### The data

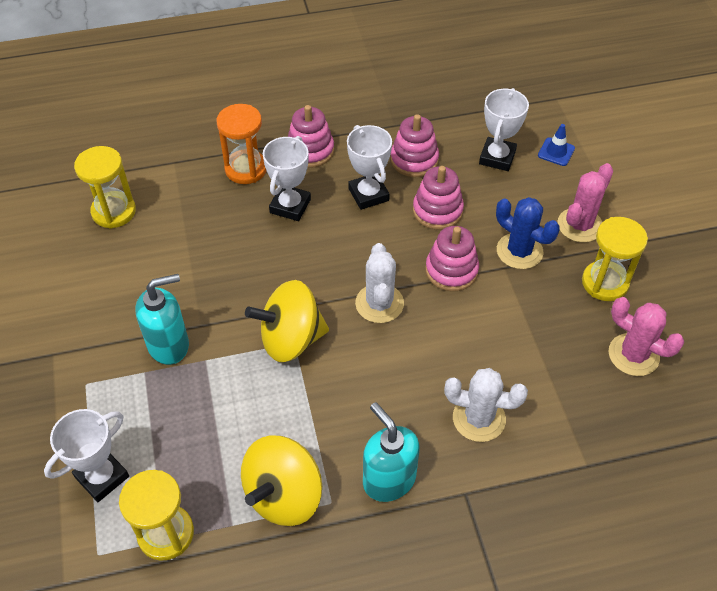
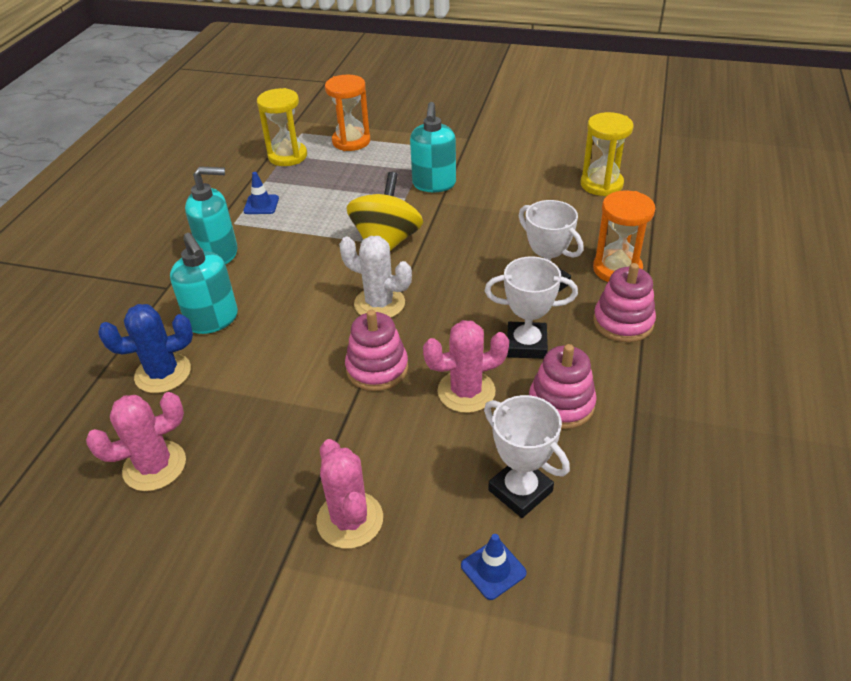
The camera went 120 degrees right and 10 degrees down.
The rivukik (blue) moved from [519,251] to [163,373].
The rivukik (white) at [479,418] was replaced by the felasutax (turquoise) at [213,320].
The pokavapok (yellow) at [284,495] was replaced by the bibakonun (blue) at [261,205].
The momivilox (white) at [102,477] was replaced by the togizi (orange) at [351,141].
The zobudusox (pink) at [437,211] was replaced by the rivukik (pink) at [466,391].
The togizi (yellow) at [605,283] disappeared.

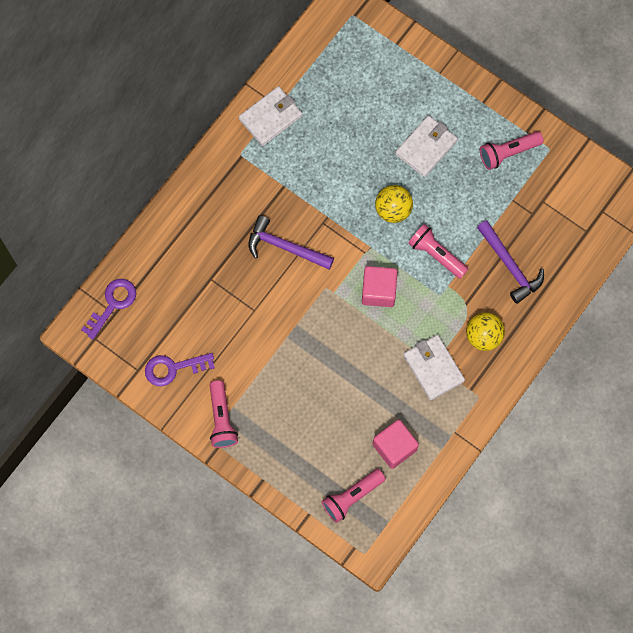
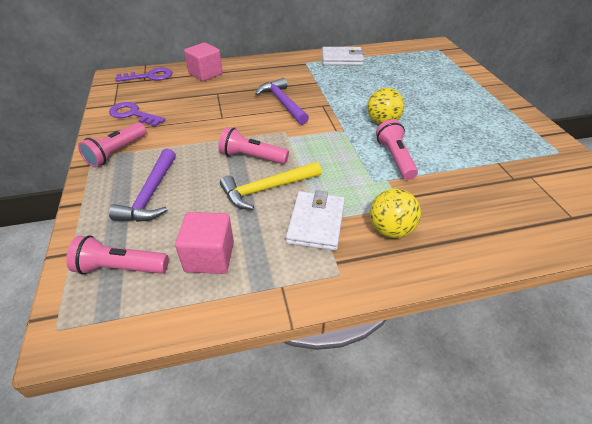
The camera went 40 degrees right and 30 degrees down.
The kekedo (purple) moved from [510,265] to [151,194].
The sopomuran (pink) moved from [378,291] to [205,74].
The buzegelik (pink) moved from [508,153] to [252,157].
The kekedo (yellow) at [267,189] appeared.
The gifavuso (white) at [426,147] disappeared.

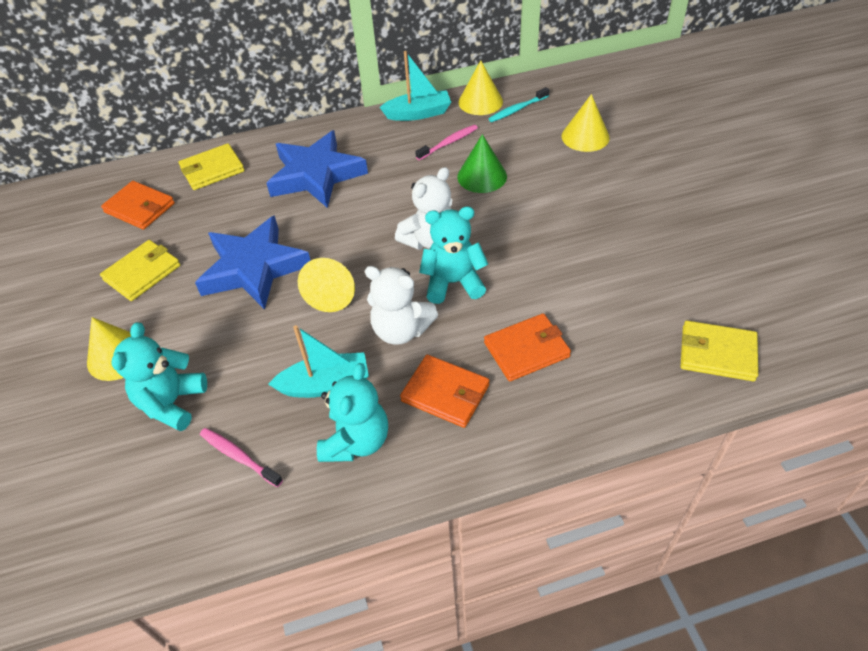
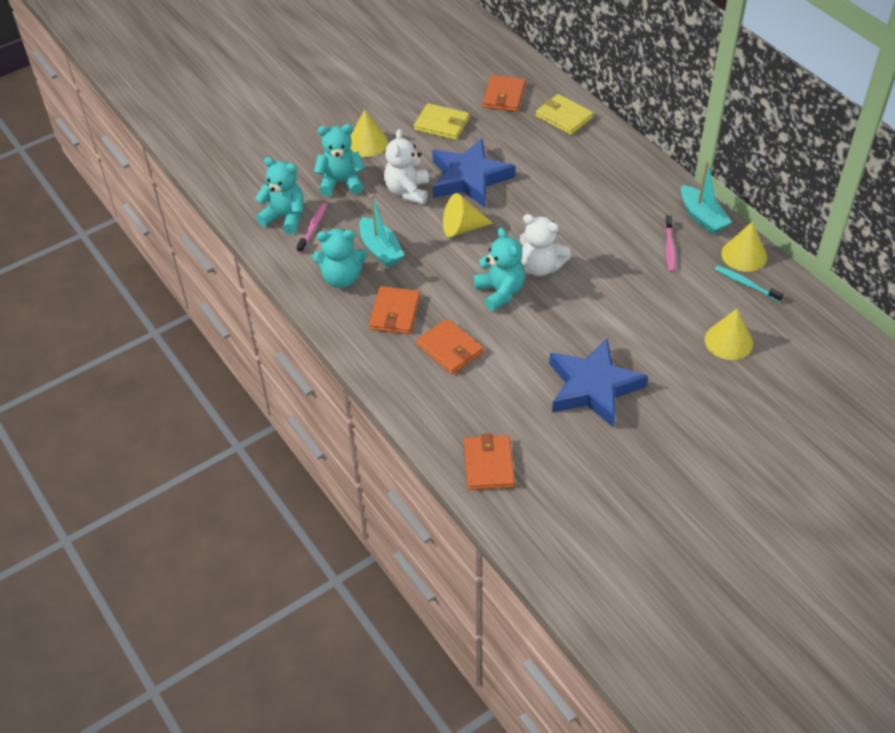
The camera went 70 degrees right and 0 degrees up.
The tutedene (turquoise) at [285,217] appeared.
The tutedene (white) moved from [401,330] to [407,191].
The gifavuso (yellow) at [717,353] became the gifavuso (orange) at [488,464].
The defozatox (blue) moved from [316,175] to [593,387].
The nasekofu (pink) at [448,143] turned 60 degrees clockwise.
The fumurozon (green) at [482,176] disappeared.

######
### The data

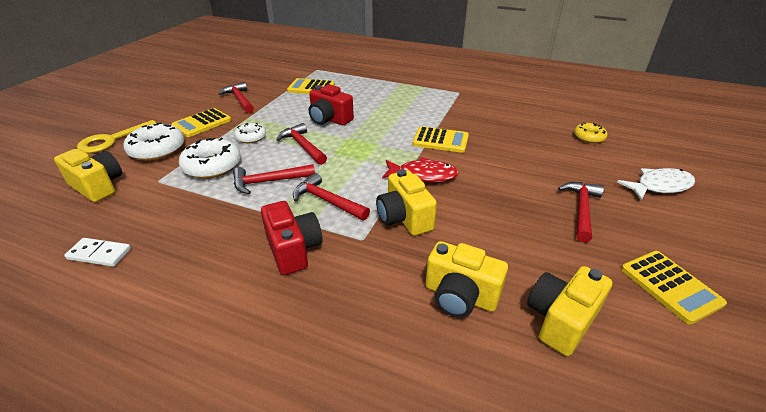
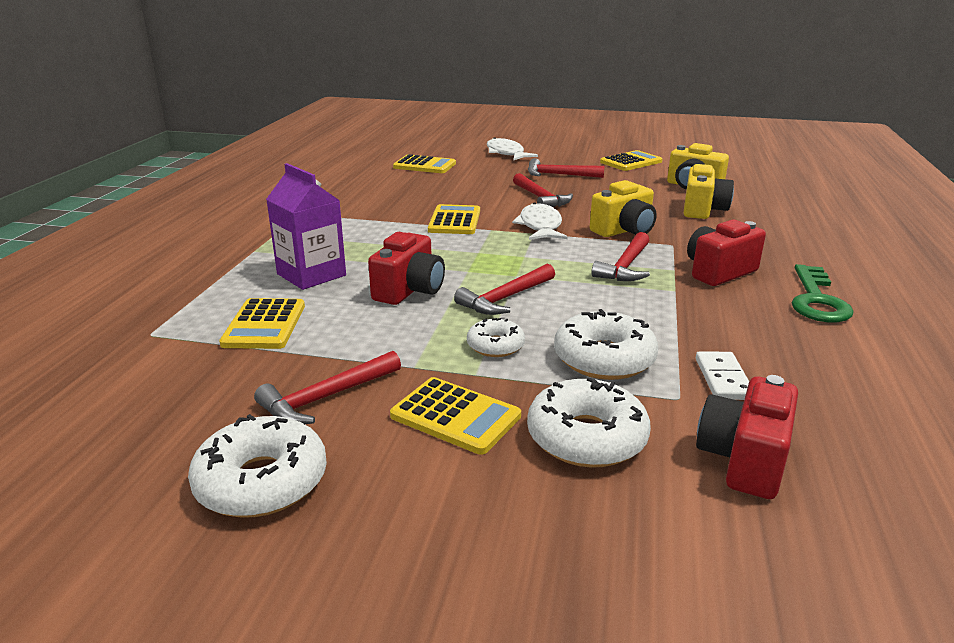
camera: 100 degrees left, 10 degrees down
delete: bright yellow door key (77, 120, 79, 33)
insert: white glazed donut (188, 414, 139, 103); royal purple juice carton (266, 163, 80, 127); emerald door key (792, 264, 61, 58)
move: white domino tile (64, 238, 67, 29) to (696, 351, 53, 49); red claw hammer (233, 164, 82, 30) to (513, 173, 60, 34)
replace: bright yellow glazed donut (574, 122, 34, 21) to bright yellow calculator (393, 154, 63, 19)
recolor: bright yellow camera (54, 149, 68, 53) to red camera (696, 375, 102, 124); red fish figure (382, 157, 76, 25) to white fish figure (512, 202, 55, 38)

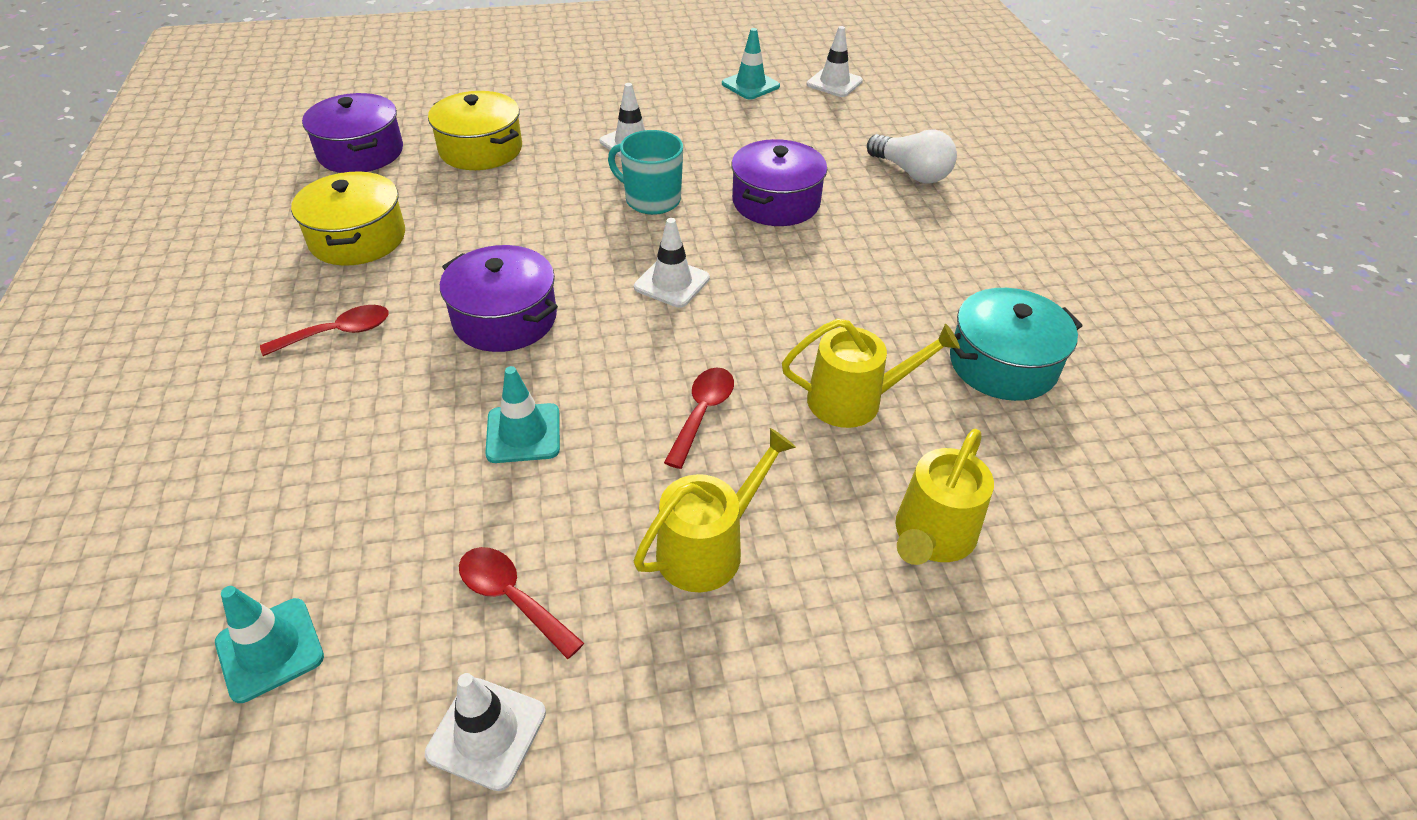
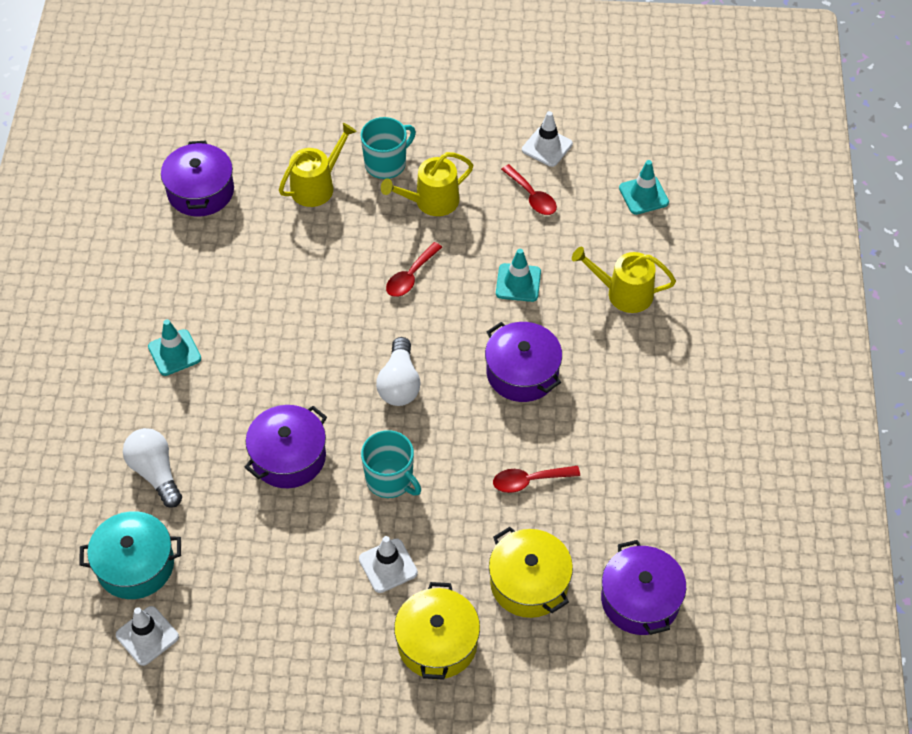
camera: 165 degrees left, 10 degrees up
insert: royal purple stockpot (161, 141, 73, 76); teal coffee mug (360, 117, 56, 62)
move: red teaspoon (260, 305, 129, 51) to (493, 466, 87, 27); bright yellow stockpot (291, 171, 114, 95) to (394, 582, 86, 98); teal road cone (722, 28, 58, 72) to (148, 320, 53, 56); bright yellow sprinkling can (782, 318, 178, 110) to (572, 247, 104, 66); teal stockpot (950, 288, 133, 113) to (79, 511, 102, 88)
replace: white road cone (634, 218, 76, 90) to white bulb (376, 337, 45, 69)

######

> **What to work on**
Look above for the line with "camera: 100 degrees left, 10 degrees down" and the line with "replace: bright yellow", and reproduce exactly those two lines plus every line between, nothing more.

> **Answer below**
camera: 100 degrees left, 10 degrees down
delete: bright yellow door key (77, 120, 79, 33)
insert: white glazed donut (188, 414, 139, 103); royal purple juice carton (266, 163, 80, 127); emerald door key (792, 264, 61, 58)
move: white domino tile (64, 238, 67, 29) to (696, 351, 53, 49); red claw hammer (233, 164, 82, 30) to (513, 173, 60, 34)
replace: bright yellow glazed donut (574, 122, 34, 21) to bright yellow calculator (393, 154, 63, 19)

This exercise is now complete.